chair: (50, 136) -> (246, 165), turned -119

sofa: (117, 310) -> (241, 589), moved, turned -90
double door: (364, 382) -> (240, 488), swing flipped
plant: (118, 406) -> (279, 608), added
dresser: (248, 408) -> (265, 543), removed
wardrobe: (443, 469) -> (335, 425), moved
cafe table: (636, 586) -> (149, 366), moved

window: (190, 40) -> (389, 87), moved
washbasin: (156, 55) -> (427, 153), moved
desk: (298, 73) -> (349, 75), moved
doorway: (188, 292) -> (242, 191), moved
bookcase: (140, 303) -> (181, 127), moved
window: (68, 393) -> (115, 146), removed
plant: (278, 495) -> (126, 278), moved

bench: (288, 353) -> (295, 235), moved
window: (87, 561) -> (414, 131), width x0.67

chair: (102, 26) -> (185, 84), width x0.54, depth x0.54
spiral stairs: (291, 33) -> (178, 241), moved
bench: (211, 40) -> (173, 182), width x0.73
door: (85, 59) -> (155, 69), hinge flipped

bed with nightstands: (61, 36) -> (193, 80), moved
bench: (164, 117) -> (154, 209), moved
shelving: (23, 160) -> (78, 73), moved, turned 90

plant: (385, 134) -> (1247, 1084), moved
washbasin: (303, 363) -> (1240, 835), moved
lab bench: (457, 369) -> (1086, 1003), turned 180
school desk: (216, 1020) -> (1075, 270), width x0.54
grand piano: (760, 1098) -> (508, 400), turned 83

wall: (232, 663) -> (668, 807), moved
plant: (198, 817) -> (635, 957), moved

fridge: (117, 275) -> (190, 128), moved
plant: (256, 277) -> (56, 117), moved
^^^^^^^^
Return all of the material precisely as written.

- Expected answer:
chair: (50, 136) -> (246, 165), turned -119

sofa: (117, 310) -> (241, 589), moved, turned -90
double door: (364, 382) -> (240, 488), swing flipped
plant: (118, 406) -> (279, 608), added
dresser: (248, 408) -> (265, 543), removed
wardrobe: (443, 469) -> (335, 425), moved
cafe table: (636, 586) -> (149, 366), moved

window: (190, 40) -> (389, 87), moved
washbasin: (156, 55) -> (427, 153), moved
desk: (298, 73) -> (349, 75), moved
doorway: (188, 292) -> (242, 191), moved
bookcase: (140, 303) -> (181, 127), moved
window: (68, 393) -> (115, 146), removed
plant: (278, 495) -> (126, 278), moved

bench: (288, 353) -> (295, 235), moved
window: (87, 561) -> (414, 131), width x0.67

chair: (102, 26) -> (185, 84), width x0.54, depth x0.54
spiral stairs: (291, 33) -> (178, 241), moved
bench: (211, 40) -> (173, 182), width x0.73
door: (85, 59) -> (155, 69), hinge flipped

bed with nightstands: (61, 36) -> (193, 80), moved
bench: (164, 117) -> (154, 209), moved
shelving: (23, 160) -> (78, 73), moved, turned 90

plant: (385, 134) -> (1247, 1084), moved
washbasin: (303, 363) -> (1240, 835), moved
lab bench: (457, 369) -> (1086, 1003), turned 180
school desk: (216, 1020) -> (1075, 270), width x0.54
grand piano: (760, 1098) -> (508, 400), turned 83

wall: (232, 663) -> (668, 807), moved
plant: (198, 817) -> (635, 957), moved

fridge: (117, 275) -> (190, 128), moved
plant: (256, 277) -> (56, 117), moved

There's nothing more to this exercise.